What is required
Only the lines from the beginning of the data below through the line containing "grey pyramid: 4 -> 5" belong in the response, each copied exactly.

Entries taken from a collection
-- Opening Marker --

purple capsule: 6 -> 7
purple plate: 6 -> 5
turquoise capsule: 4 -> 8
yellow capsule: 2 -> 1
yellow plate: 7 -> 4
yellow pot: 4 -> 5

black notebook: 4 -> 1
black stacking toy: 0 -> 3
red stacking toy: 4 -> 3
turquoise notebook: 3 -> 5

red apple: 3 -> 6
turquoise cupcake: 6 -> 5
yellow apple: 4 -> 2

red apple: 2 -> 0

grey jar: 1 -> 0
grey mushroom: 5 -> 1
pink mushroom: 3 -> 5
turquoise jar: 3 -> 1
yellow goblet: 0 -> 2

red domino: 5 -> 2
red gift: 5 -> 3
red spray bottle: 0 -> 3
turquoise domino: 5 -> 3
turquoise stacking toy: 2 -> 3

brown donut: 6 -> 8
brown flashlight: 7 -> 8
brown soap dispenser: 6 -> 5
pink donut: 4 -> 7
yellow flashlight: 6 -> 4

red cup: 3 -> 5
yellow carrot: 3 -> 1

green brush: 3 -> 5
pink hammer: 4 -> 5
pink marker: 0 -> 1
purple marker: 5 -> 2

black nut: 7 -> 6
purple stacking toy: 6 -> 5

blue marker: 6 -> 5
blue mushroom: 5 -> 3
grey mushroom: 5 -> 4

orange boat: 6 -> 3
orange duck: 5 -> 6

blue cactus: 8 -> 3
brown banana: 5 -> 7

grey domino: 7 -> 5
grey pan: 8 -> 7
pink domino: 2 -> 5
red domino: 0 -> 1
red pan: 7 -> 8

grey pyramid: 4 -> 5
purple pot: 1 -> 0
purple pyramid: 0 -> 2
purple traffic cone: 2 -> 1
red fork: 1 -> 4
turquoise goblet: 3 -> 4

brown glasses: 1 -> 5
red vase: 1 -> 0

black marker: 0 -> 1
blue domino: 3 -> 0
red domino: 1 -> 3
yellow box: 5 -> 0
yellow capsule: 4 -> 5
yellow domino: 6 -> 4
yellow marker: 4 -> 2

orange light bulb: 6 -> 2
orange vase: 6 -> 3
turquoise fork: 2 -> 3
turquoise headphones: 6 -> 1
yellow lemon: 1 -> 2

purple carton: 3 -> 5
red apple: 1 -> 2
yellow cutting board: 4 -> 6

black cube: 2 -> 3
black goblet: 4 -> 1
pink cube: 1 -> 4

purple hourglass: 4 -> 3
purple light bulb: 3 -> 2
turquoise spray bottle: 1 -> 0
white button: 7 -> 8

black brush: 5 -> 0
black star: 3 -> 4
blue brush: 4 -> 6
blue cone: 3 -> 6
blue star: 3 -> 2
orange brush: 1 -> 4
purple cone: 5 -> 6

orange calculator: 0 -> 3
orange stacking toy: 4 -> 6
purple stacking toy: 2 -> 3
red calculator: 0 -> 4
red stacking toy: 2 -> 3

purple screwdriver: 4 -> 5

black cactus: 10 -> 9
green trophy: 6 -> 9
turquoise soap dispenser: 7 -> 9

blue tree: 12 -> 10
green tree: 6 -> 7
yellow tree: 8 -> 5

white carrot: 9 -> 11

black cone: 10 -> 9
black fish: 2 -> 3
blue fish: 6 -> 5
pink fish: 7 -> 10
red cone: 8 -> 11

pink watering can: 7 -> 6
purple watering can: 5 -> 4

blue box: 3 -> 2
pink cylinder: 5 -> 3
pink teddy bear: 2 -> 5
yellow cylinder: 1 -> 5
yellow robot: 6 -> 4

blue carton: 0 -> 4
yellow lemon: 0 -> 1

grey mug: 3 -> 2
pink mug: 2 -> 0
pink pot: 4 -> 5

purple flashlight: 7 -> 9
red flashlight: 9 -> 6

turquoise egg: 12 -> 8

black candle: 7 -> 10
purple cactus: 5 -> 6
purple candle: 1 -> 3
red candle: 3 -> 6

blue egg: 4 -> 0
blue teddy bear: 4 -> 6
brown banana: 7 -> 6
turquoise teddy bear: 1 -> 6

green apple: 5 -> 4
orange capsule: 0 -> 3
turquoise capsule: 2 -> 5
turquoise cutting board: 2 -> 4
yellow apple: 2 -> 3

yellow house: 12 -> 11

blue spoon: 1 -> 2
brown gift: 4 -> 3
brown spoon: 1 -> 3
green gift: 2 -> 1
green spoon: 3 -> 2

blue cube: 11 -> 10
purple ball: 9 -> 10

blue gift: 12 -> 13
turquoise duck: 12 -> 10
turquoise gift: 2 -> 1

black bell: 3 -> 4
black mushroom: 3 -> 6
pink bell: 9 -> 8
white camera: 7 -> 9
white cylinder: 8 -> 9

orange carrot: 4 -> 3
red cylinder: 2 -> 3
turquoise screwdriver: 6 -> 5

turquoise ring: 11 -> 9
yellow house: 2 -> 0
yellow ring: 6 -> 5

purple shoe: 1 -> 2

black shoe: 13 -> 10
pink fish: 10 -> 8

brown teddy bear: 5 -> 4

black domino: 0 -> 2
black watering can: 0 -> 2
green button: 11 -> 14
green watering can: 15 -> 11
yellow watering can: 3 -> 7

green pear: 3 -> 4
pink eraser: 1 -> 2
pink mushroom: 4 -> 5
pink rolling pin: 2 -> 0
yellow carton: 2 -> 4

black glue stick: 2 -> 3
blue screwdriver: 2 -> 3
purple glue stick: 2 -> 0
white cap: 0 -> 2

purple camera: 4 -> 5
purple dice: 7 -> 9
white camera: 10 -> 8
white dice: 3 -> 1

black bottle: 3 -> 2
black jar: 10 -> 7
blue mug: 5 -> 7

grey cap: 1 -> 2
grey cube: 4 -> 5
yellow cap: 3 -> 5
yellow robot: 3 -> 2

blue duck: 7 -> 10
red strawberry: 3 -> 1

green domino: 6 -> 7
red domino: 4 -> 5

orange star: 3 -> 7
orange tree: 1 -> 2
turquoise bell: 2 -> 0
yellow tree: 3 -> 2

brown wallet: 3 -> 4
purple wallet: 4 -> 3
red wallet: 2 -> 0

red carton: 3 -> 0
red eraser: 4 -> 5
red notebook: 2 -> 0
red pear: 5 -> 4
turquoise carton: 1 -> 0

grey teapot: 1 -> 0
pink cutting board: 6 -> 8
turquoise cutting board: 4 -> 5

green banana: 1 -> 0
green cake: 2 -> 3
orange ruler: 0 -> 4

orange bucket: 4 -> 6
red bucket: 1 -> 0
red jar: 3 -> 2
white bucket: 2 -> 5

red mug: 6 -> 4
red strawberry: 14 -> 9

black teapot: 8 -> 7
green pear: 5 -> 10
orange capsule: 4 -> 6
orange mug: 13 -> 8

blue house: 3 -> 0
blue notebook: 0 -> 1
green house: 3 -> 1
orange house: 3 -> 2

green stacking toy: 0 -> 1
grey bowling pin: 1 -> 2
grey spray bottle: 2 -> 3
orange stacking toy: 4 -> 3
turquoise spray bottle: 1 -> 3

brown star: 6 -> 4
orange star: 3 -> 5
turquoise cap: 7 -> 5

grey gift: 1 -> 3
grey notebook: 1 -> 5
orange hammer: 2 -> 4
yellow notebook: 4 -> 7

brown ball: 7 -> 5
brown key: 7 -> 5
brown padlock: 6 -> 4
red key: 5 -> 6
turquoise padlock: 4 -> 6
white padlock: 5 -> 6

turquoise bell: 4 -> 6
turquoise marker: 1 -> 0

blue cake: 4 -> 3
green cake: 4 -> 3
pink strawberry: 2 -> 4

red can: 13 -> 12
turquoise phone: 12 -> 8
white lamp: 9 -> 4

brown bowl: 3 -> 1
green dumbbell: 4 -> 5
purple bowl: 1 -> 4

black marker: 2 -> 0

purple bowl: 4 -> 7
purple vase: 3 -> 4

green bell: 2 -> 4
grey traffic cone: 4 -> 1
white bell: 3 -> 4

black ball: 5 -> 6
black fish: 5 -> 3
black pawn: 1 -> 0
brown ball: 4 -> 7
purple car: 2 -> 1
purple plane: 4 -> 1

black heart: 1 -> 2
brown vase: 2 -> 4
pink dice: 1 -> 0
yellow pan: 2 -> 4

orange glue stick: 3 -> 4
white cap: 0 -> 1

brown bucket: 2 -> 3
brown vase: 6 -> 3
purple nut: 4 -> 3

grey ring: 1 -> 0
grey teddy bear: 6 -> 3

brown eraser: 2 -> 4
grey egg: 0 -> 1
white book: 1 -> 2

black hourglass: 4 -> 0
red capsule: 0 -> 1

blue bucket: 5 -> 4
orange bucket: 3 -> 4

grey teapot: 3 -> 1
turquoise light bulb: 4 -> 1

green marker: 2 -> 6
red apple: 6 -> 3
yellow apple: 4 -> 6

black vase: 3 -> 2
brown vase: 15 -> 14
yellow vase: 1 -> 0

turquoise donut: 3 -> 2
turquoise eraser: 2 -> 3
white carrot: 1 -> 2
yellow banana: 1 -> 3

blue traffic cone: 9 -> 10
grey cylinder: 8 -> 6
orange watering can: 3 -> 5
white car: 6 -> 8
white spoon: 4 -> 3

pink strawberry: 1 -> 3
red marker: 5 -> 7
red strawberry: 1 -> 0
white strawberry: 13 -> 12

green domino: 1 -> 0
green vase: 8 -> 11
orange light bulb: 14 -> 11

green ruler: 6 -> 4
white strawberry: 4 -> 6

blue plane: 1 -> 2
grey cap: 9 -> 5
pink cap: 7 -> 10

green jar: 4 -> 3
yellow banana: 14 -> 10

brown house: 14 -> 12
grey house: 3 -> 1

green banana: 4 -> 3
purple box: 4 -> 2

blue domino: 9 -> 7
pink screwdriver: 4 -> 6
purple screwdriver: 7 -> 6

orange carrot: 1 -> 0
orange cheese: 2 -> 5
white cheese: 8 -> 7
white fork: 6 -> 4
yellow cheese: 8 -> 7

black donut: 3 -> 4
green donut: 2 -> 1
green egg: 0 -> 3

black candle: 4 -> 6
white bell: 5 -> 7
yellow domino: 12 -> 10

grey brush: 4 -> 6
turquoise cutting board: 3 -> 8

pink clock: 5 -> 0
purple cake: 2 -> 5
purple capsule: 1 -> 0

-- Closing Marker --

Answer space
purple capsule: 6 -> 7
purple plate: 6 -> 5
turquoise capsule: 4 -> 8
yellow capsule: 2 -> 1
yellow plate: 7 -> 4
yellow pot: 4 -> 5

black notebook: 4 -> 1
black stacking toy: 0 -> 3
red stacking toy: 4 -> 3
turquoise notebook: 3 -> 5

red apple: 3 -> 6
turquoise cupcake: 6 -> 5
yellow apple: 4 -> 2

red apple: 2 -> 0

grey jar: 1 -> 0
grey mushroom: 5 -> 1
pink mushroom: 3 -> 5
turquoise jar: 3 -> 1
yellow goblet: 0 -> 2

red domino: 5 -> 2
red gift: 5 -> 3
red spray bottle: 0 -> 3
turquoise domino: 5 -> 3
turquoise stacking toy: 2 -> 3

brown donut: 6 -> 8
brown flashlight: 7 -> 8
brown soap dispenser: 6 -> 5
pink donut: 4 -> 7
yellow flashlight: 6 -> 4

red cup: 3 -> 5
yellow carrot: 3 -> 1

green brush: 3 -> 5
pink hammer: 4 -> 5
pink marker: 0 -> 1
purple marker: 5 -> 2

black nut: 7 -> 6
purple stacking toy: 6 -> 5

blue marker: 6 -> 5
blue mushroom: 5 -> 3
grey mushroom: 5 -> 4

orange boat: 6 -> 3
orange duck: 5 -> 6

blue cactus: 8 -> 3
brown banana: 5 -> 7

grey domino: 7 -> 5
grey pan: 8 -> 7
pink domino: 2 -> 5
red domino: 0 -> 1
red pan: 7 -> 8

grey pyramid: 4 -> 5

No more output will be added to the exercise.